Work instruction:
Each entry should be set down exactly as written, except for any picture it holds.

Given data:
◇ ◇ ◇ ◇ ◇

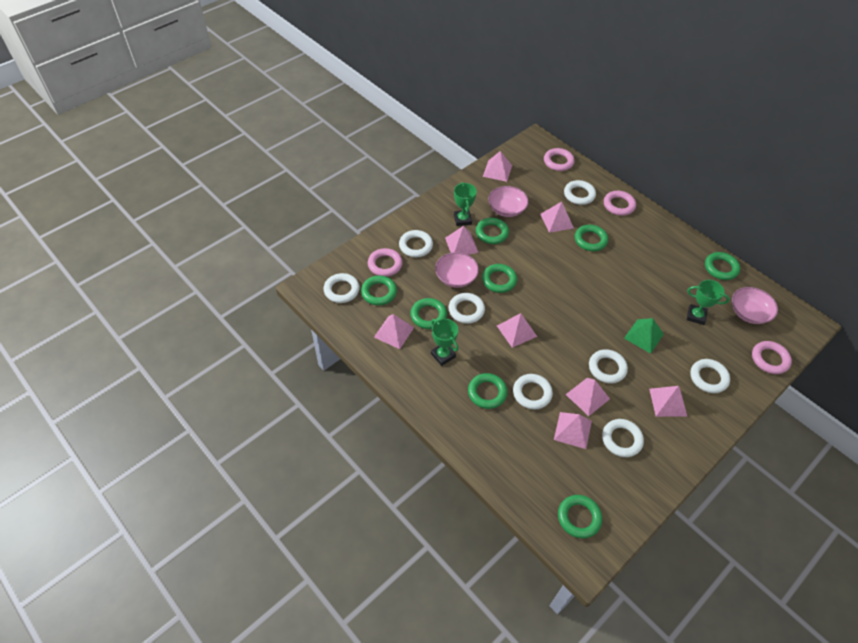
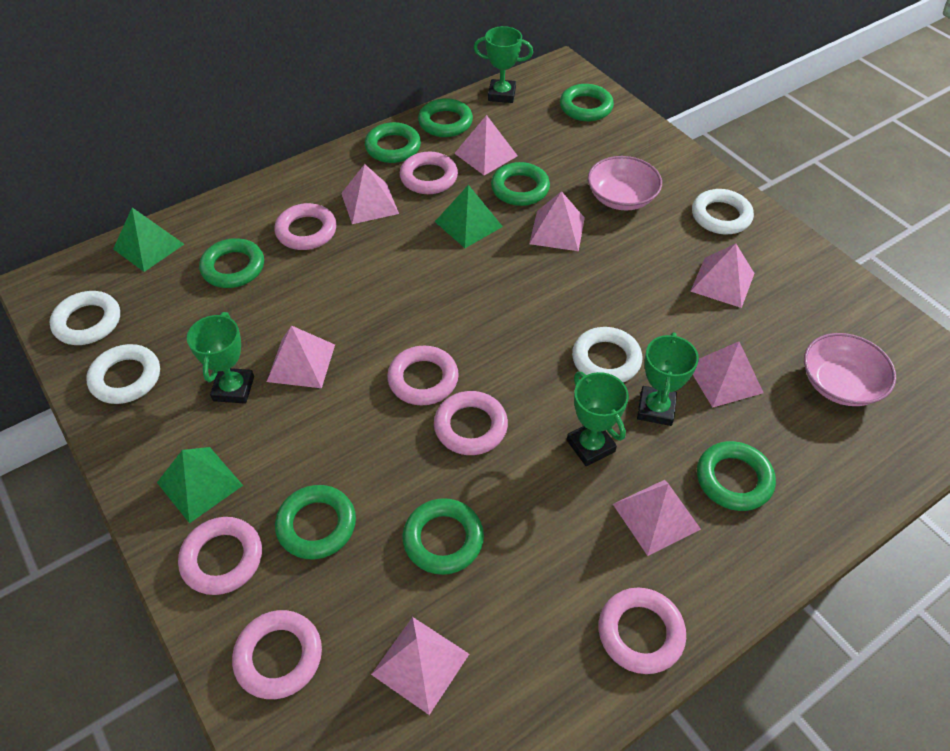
green pyramid: 1 -> 3
green trophy: 3 -> 4
pink bowl: 3 -> 2
pink ring: 4 -> 7
white ring: 8 -> 4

◇ ◇ ◇ ◇ ◇

Exercise answer:
green pyramid: 1 -> 3
green trophy: 3 -> 4
pink bowl: 3 -> 2
pink ring: 4 -> 7
white ring: 8 -> 4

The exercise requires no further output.